Extracted entries:

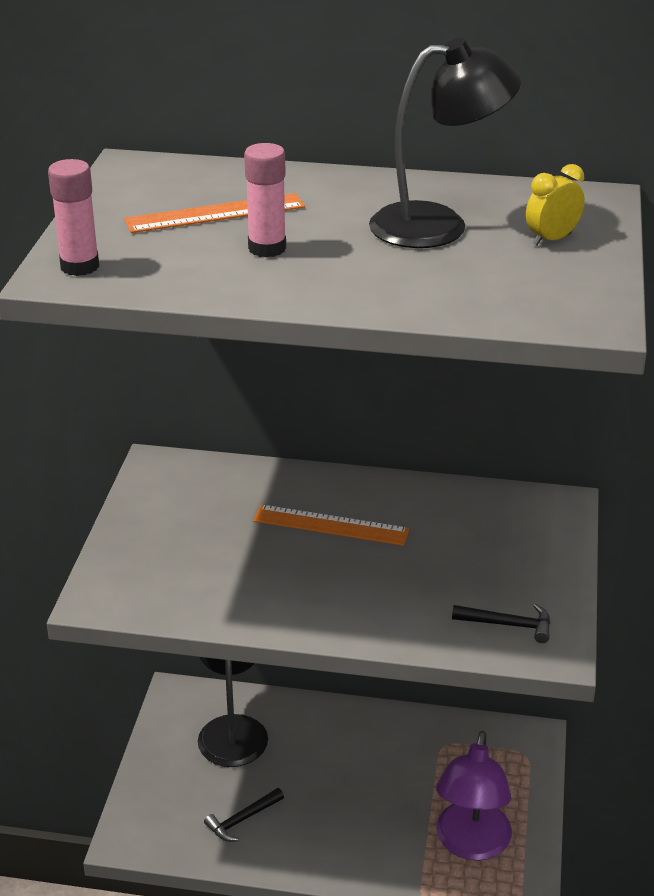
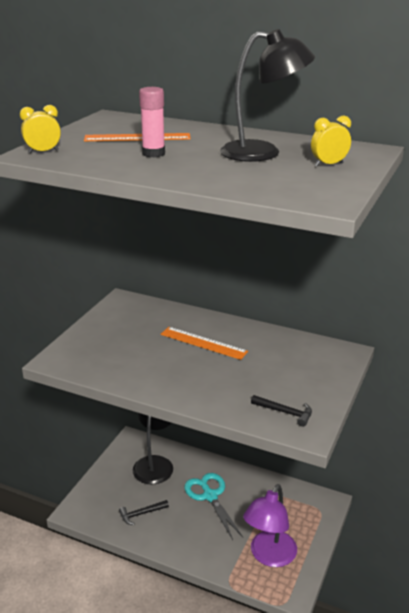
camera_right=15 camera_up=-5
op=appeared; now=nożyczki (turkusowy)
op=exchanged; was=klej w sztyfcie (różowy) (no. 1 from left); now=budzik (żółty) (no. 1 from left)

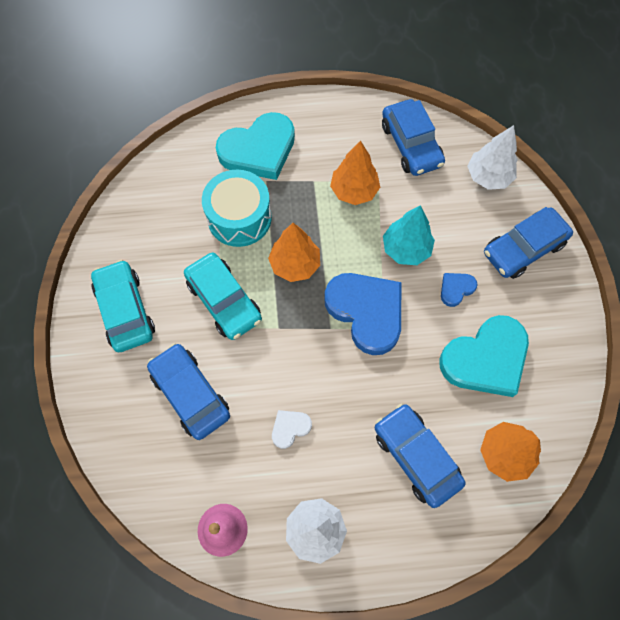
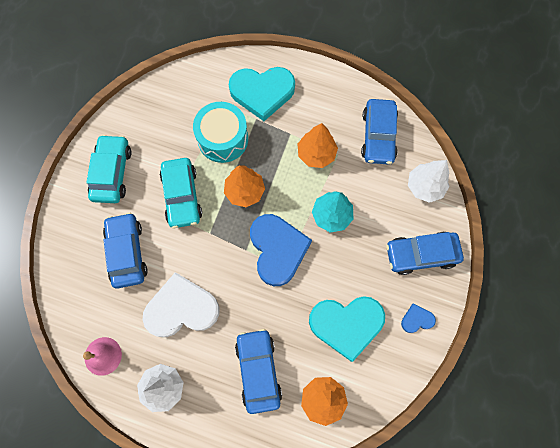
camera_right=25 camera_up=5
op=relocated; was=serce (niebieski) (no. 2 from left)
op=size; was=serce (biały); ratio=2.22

What you have to do:
For the listing above, identify each line bearing "from".

Exercise result:
op=exchanged; was=klej w sztyfcie (różowy) (no. 1 from left); now=budzik (żółty) (no. 1 from left)
op=relocated; was=serce (niebieski) (no. 2 from left)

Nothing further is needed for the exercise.